= What is required =
Output the whole listing exactly, except for the pictures in it.
========================================================================
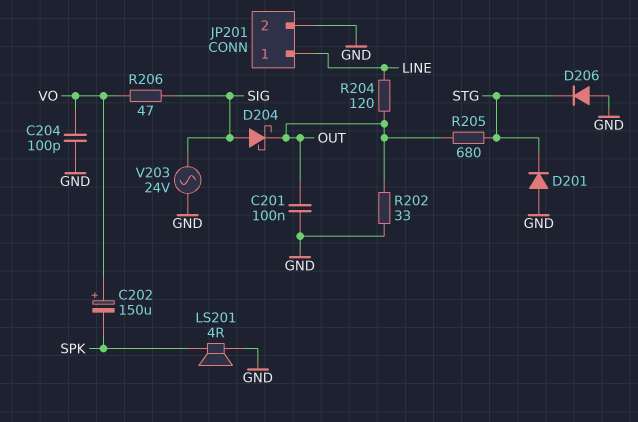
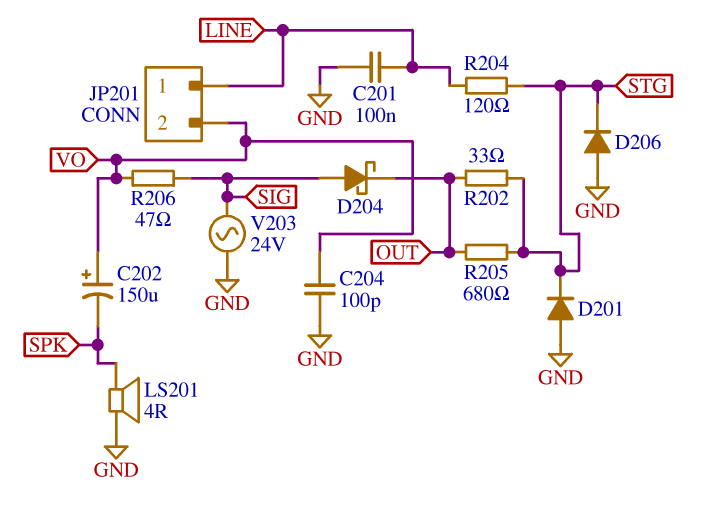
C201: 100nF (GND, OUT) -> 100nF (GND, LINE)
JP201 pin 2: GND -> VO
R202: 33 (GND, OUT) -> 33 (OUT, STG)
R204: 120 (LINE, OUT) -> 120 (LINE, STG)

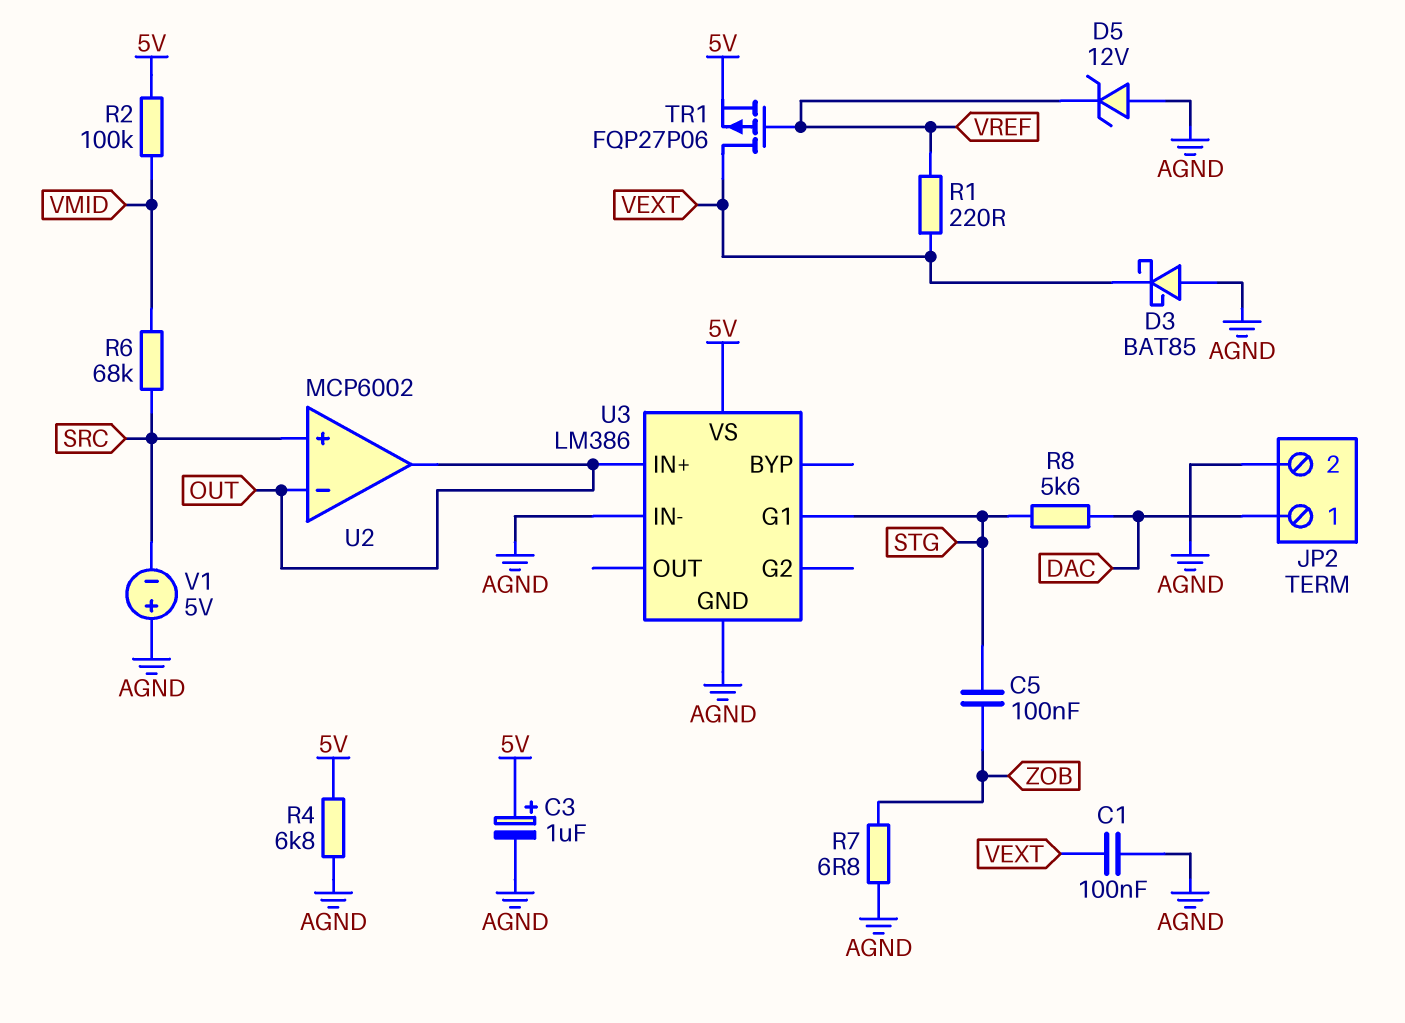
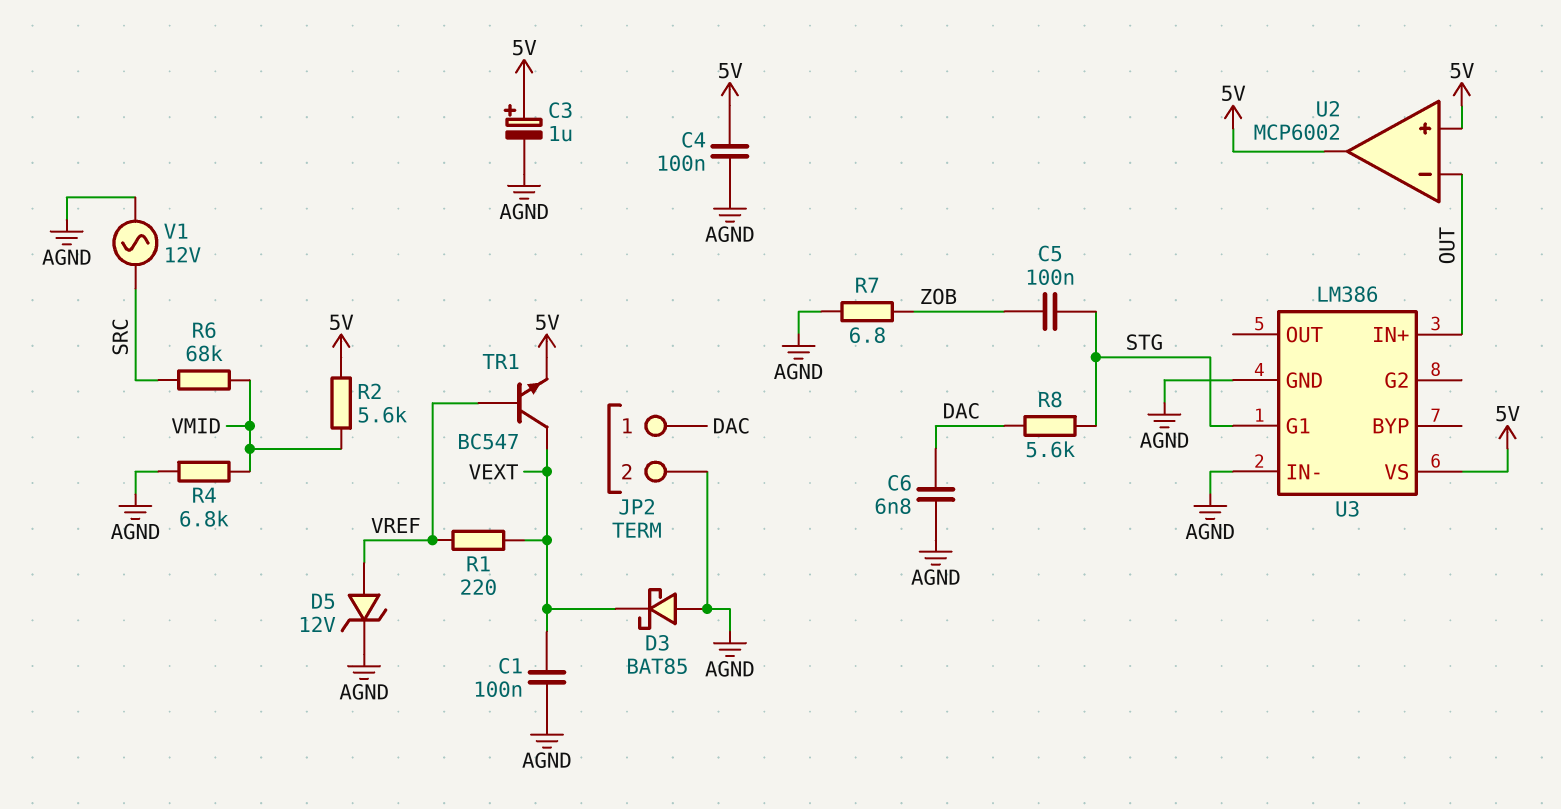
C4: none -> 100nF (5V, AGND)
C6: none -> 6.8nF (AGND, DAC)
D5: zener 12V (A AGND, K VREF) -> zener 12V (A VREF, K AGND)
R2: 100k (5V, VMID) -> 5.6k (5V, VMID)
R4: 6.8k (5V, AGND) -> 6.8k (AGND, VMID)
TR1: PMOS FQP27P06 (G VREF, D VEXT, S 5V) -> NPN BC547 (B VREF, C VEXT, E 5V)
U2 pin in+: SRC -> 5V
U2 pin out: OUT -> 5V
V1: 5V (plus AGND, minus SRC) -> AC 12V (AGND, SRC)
========================================================================
= Response to this exercise =
C201: 100nF (GND, OUT) -> 100nF (GND, LINE)
JP201 pin 2: GND -> VO
R202: 33 (GND, OUT) -> 33 (OUT, STG)
R204: 120 (LINE, OUT) -> 120 (LINE, STG)

C4: none -> 100nF (5V, AGND)
C6: none -> 6.8nF (AGND, DAC)
D5: zener 12V (A AGND, K VREF) -> zener 12V (A VREF, K AGND)
R2: 100k (5V, VMID) -> 5.6k (5V, VMID)
R4: 6.8k (5V, AGND) -> 6.8k (AGND, VMID)
TR1: PMOS FQP27P06 (G VREF, D VEXT, S 5V) -> NPN BC547 (B VREF, C VEXT, E 5V)
U2 pin in+: SRC -> 5V
U2 pin out: OUT -> 5V
V1: 5V (plus AGND, minus SRC) -> AC 12V (AGND, SRC)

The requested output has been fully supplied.